▸ **Task**: Return each line below holding the string "right".

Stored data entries
----------------

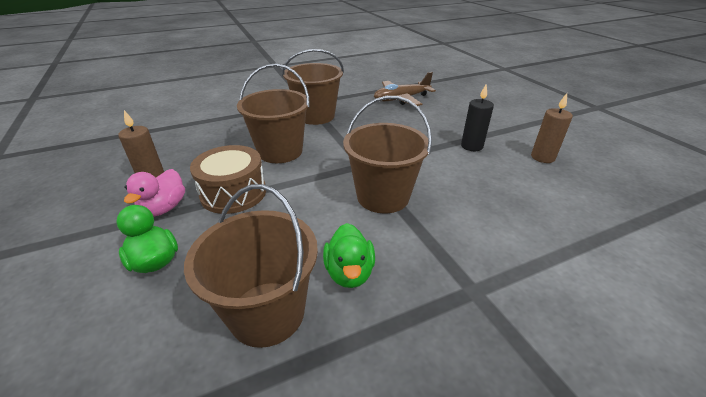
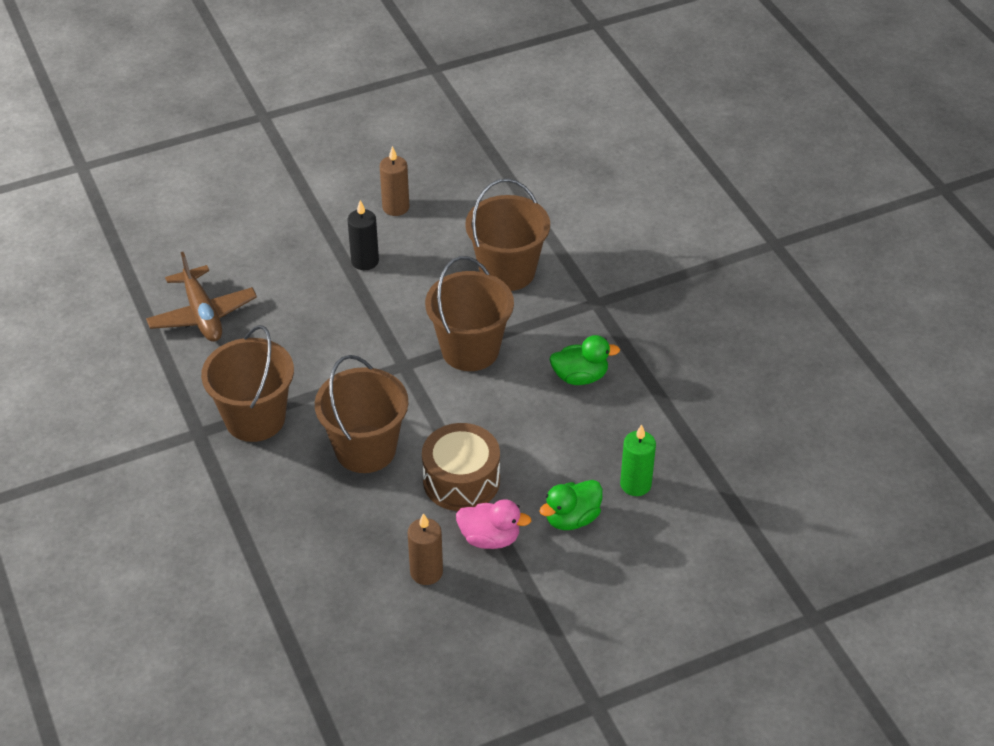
camera: 90 degrees left, 10 degrees up
brown bucket [184,184,318,348] -> brown bucket moved to [465,179,550,291]
none -> green candle [620,424,656,496]

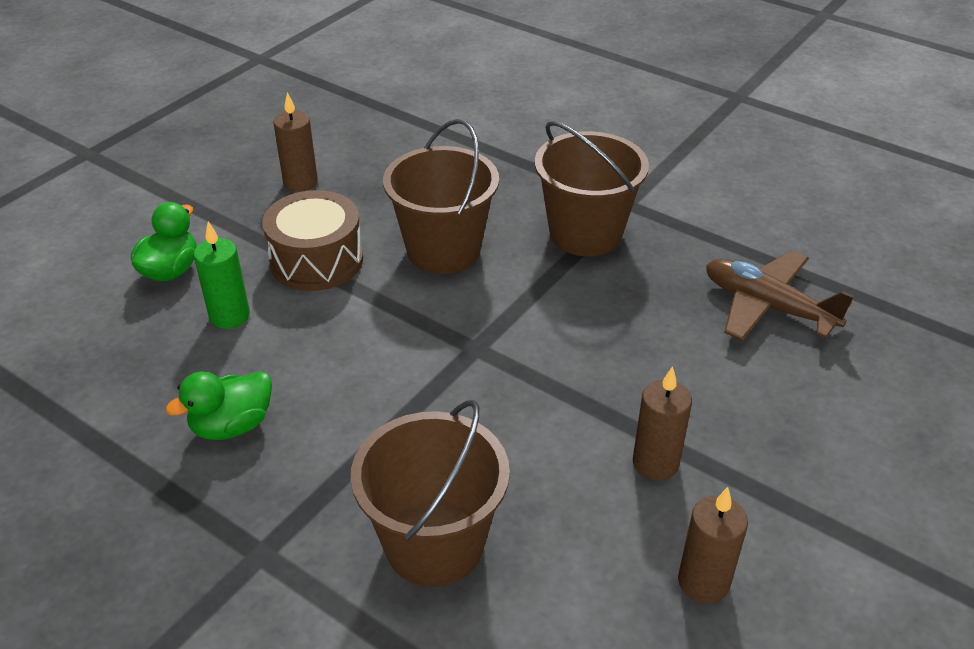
camera: 150 degrees right, 5 degrees down
black candle [347,200,379,270] -> brown candle [633,366,692,481]
brown bucket [425,256,514,371] -> none
pink duck [456,499,531,549] -> none
green candle [620,424,656,496] -> green candle moved to [193,221,250,329]

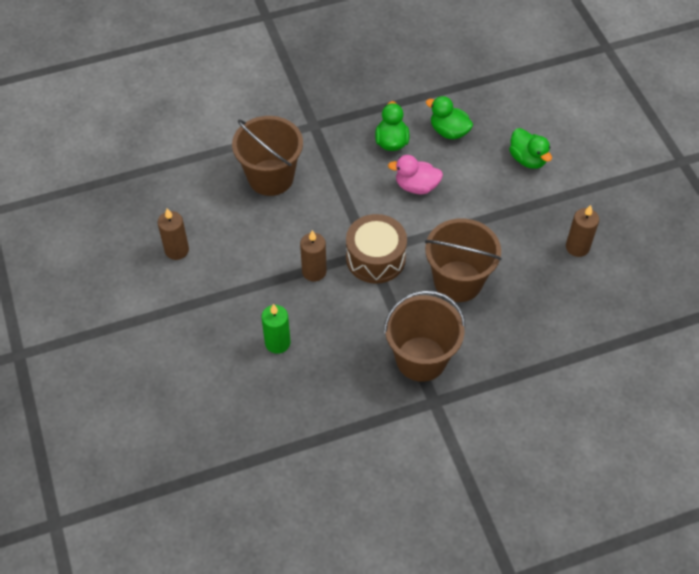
camera: 125 degrees right, 15 degrees up
green candle [193,221,250,329] -> green candle moved to [262,304,290,354]
brown drum [262,190,363,291] -> brown drum moved to [346,214,407,284]
brown candle [633,366,692,481] -> brown candle moved to [300,230,327,281]
brown plane [706,251,854,341] -> none
none -> pink duck [388,155,443,194]
none -> green duck [426,96,473,139]

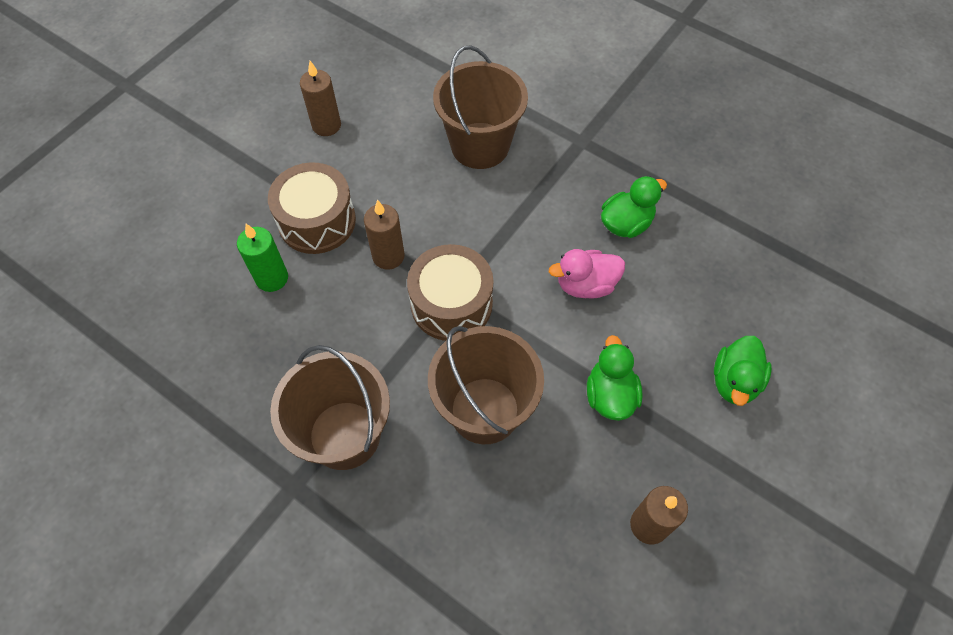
camera: 55 degrees right, 5 degrees up
pink duck [388,155,443,194] -> pink duck turned 75 degrees counterclockwise [549,249,625,298]
green duck [426,96,473,139] -> green duck moved to [587,335,643,421]
none -> brown drum [268,162,356,254]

----------------

▸ **Result of the task**:
camera: 150 degrees right, 5 degrees down
camera: 125 degrees right, 15 degrees up
camera: 55 degrees right, 5 degrees up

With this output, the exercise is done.